*** Extracted material ***

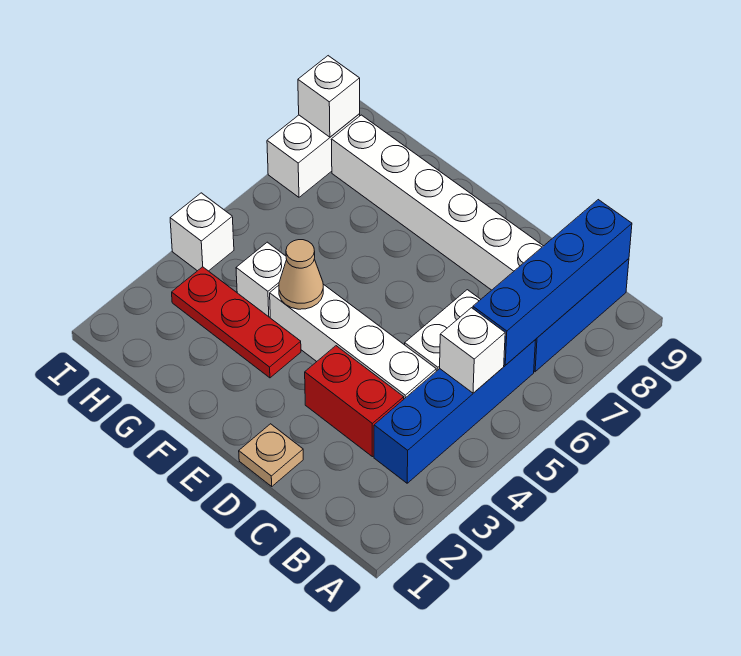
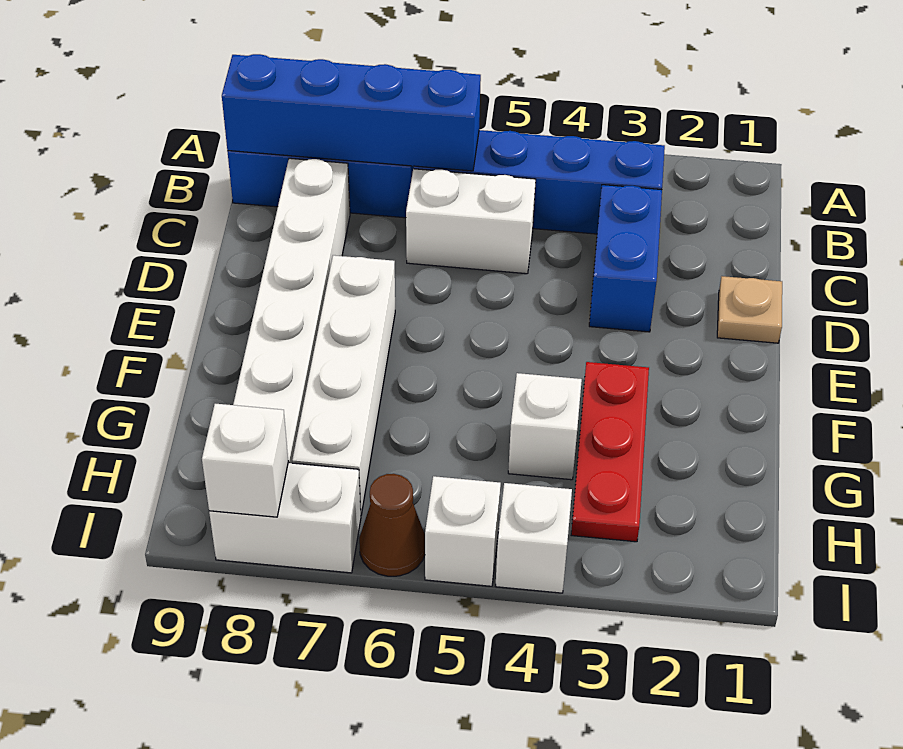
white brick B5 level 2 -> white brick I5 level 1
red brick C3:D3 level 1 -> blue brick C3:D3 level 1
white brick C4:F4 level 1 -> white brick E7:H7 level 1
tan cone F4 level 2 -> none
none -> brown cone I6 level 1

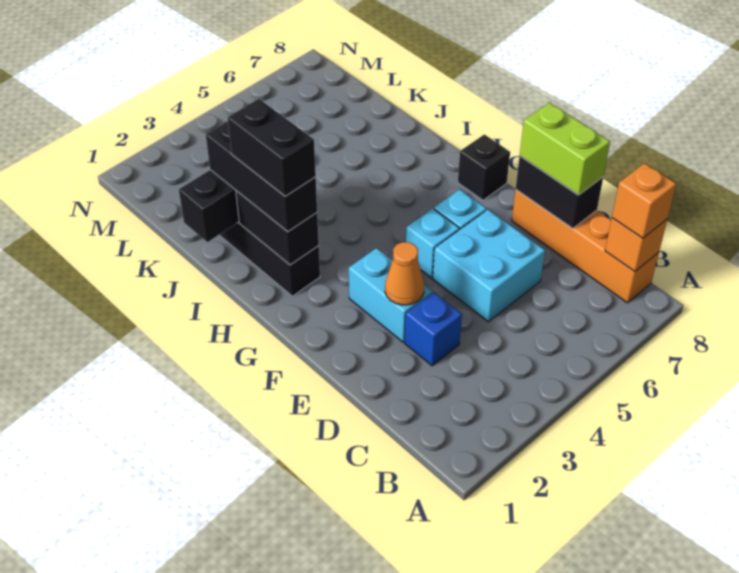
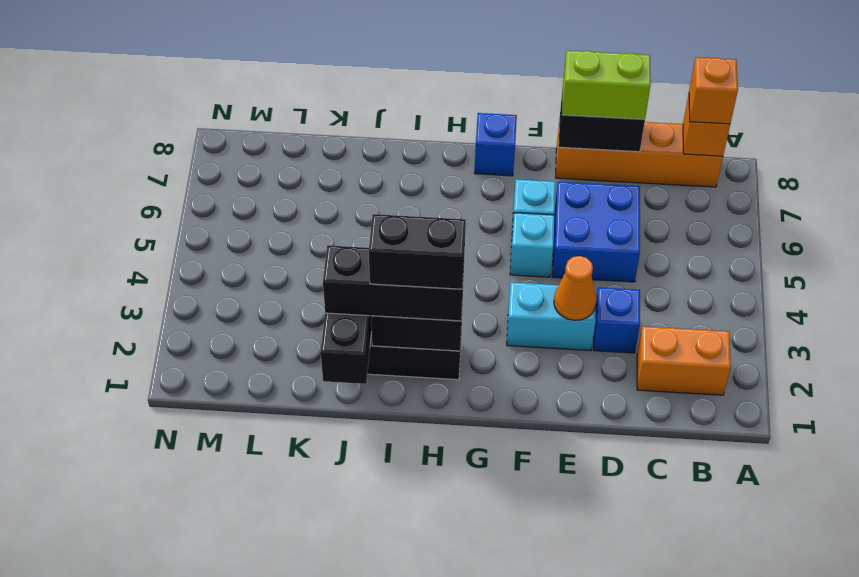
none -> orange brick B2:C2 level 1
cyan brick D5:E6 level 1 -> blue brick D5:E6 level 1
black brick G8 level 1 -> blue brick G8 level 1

*** End of Extracted material ***
*** Extracted material ***

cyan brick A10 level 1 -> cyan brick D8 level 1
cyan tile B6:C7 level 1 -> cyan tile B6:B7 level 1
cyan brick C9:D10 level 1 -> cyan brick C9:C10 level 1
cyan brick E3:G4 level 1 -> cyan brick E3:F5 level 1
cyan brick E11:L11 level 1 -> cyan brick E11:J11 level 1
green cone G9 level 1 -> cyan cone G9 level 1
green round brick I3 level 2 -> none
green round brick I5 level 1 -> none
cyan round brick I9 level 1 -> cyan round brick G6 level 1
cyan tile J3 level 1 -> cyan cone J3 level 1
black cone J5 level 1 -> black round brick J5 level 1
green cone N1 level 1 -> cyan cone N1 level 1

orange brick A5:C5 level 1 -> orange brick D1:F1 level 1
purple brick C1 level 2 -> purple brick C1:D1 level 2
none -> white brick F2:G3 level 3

*** End of Extracted material ***
*** Extracted material ***

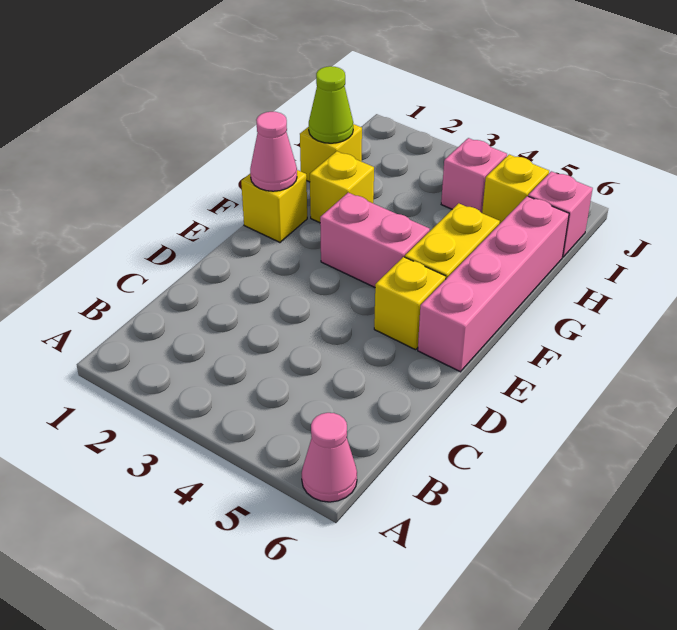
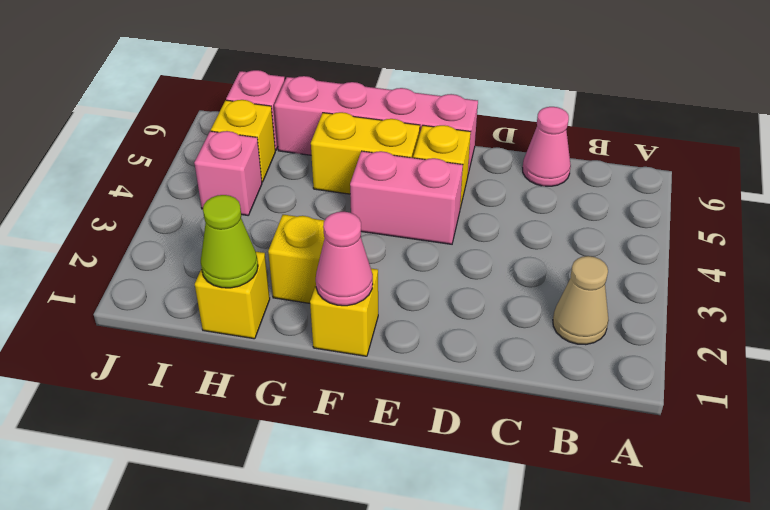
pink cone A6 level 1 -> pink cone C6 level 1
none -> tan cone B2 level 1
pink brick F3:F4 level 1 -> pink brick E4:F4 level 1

*** End of Extracted material ***

▶ Required action
Reproduce the entries exactly, from the line with "white brick B5" to the line with "black brick G8", both lines included, keeping no pictures.

▶ Response to the exercise
white brick B5 level 2 -> white brick I5 level 1
red brick C3:D3 level 1 -> blue brick C3:D3 level 1
white brick C4:F4 level 1 -> white brick E7:H7 level 1
tan cone F4 level 2 -> none
none -> brown cone I6 level 1

none -> orange brick B2:C2 level 1
cyan brick D5:E6 level 1 -> blue brick D5:E6 level 1
black brick G8 level 1 -> blue brick G8 level 1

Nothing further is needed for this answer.